§ ASSIGNMENT: Give back every record exactly.

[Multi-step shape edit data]

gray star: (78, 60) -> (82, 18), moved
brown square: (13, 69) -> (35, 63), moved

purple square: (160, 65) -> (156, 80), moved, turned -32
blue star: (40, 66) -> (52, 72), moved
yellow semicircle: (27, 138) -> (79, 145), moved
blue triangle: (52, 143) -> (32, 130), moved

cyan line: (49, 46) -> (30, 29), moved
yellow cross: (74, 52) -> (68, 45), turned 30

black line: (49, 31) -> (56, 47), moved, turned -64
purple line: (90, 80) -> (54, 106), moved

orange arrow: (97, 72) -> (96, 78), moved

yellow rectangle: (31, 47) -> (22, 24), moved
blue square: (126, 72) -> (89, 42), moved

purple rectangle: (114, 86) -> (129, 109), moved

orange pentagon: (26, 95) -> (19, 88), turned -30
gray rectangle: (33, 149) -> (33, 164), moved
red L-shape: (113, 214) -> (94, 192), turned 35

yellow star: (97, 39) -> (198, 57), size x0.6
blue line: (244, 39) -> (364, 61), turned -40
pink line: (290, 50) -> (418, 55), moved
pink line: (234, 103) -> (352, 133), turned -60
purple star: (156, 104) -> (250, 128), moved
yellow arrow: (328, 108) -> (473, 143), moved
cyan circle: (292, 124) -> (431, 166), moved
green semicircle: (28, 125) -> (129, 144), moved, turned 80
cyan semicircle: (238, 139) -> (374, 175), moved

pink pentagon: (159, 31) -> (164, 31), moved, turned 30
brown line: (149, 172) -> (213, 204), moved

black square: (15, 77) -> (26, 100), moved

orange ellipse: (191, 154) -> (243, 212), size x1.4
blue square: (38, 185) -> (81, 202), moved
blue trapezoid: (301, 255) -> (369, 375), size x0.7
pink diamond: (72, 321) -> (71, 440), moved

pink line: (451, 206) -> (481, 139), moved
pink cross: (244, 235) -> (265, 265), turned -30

§ RESPONSE TO THE EXERCISE:
gray star: (78, 60) -> (82, 18), moved
brown square: (13, 69) -> (35, 63), moved

purple square: (160, 65) -> (156, 80), moved, turned -32
blue star: (40, 66) -> (52, 72), moved
yellow semicircle: (27, 138) -> (79, 145), moved
blue triangle: (52, 143) -> (32, 130), moved

cyan line: (49, 46) -> (30, 29), moved
yellow cross: (74, 52) -> (68, 45), turned 30

black line: (49, 31) -> (56, 47), moved, turned -64
purple line: (90, 80) -> (54, 106), moved

orange arrow: (97, 72) -> (96, 78), moved

yellow rectangle: (31, 47) -> (22, 24), moved
blue square: (126, 72) -> (89, 42), moved

purple rectangle: (114, 86) -> (129, 109), moved

orange pentagon: (26, 95) -> (19, 88), turned -30
gray rectangle: (33, 149) -> (33, 164), moved
red L-shape: (113, 214) -> (94, 192), turned 35

yellow star: (97, 39) -> (198, 57), size x0.6
blue line: (244, 39) -> (364, 61), turned -40
pink line: (290, 50) -> (418, 55), moved
pink line: (234, 103) -> (352, 133), turned -60
purple star: (156, 104) -> (250, 128), moved
yellow arrow: (328, 108) -> (473, 143), moved
cyan circle: (292, 124) -> (431, 166), moved
green semicircle: (28, 125) -> (129, 144), moved, turned 80
cyan semicircle: (238, 139) -> (374, 175), moved

pink pentagon: (159, 31) -> (164, 31), moved, turned 30
brown line: (149, 172) -> (213, 204), moved

black square: (15, 77) -> (26, 100), moved

orange ellipse: (191, 154) -> (243, 212), size x1.4
blue square: (38, 185) -> (81, 202), moved
blue trapezoid: (301, 255) -> (369, 375), size x0.7
pink diamond: (72, 321) -> (71, 440), moved

pink line: (451, 206) -> (481, 139), moved
pink cross: (244, 235) -> (265, 265), turned -30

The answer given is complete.